● **Exercise prompt**:
The whole listing needs to be returned exactly as it appears.

● **Records supplied**:
____________

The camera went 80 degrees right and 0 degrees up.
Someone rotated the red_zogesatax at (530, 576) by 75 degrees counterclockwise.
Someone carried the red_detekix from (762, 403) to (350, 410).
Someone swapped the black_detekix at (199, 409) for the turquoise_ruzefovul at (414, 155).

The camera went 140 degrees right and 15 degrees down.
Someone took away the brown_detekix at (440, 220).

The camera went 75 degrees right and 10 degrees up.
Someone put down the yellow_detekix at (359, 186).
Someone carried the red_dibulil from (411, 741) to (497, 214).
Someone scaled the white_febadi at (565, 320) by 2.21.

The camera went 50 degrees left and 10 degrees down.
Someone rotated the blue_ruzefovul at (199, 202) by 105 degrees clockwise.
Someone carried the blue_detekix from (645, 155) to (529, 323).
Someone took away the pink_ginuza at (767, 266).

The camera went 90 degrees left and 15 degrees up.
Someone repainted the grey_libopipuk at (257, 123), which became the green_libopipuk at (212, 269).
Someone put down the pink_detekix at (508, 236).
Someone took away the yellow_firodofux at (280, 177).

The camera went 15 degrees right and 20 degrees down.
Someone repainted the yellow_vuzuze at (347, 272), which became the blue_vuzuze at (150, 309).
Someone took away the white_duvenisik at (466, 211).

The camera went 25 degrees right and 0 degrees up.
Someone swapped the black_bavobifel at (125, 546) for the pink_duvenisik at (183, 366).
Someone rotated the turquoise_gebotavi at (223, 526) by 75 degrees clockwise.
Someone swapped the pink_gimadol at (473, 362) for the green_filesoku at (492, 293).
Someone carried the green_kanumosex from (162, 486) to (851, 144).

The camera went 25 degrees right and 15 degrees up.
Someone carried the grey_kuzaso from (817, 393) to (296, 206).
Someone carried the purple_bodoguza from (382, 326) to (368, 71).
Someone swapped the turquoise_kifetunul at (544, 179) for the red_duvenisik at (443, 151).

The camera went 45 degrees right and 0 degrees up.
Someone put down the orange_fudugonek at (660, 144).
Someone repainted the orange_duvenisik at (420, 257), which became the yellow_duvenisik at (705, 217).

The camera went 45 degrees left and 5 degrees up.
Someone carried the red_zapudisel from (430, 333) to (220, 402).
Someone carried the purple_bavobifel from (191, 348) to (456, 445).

____________

● **Solution**:
The camera went 80 degrees right and 0 degrees up.
Someone rotated the red_zogesatax at (530, 576) by 75 degrees counterclockwise.
Someone carried the red_detekix from (762, 403) to (350, 410).
Someone swapped the black_detekix at (199, 409) for the turquoise_ruzefovul at (414, 155).

The camera went 140 degrees right and 15 degrees down.
Someone took away the brown_detekix at (440, 220).

The camera went 75 degrees right and 10 degrees up.
Someone put down the yellow_detekix at (359, 186).
Someone carried the red_dibulil from (411, 741) to (497, 214).
Someone scaled the white_febadi at (565, 320) by 2.21.

The camera went 50 degrees left and 10 degrees down.
Someone rotated the blue_ruzefovul at (199, 202) by 105 degrees clockwise.
Someone carried the blue_detekix from (645, 155) to (529, 323).
Someone took away the pink_ginuza at (767, 266).

The camera went 90 degrees left and 15 degrees up.
Someone repainted the grey_libopipuk at (257, 123), which became the green_libopipuk at (212, 269).
Someone put down the pink_detekix at (508, 236).
Someone took away the yellow_firodofux at (280, 177).

The camera went 15 degrees right and 20 degrees down.
Someone repainted the yellow_vuzuze at (347, 272), which became the blue_vuzuze at (150, 309).
Someone took away the white_duvenisik at (466, 211).

The camera went 25 degrees right and 0 degrees up.
Someone swapped the black_bavobifel at (125, 546) for the pink_duvenisik at (183, 366).
Someone rotated the turquoise_gebotavi at (223, 526) by 75 degrees clockwise.
Someone swapped the pink_gimadol at (473, 362) for the green_filesoku at (492, 293).
Someone carried the green_kanumosex from (162, 486) to (851, 144).

The camera went 25 degrees right and 15 degrees up.
Someone carried the grey_kuzaso from (817, 393) to (296, 206).
Someone carried the purple_bodoguza from (382, 326) to (368, 71).
Someone swapped the turquoise_kifetunul at (544, 179) for the red_duvenisik at (443, 151).

The camera went 45 degrees right and 0 degrees up.
Someone put down the orange_fudugonek at (660, 144).
Someone repainted the orange_duvenisik at (420, 257), which became the yellow_duvenisik at (705, 217).

The camera went 45 degrees left and 5 degrees up.
Someone carried the red_zapudisel from (430, 333) to (220, 402).
Someone carried the purple_bavobifel from (191, 348) to (456, 445).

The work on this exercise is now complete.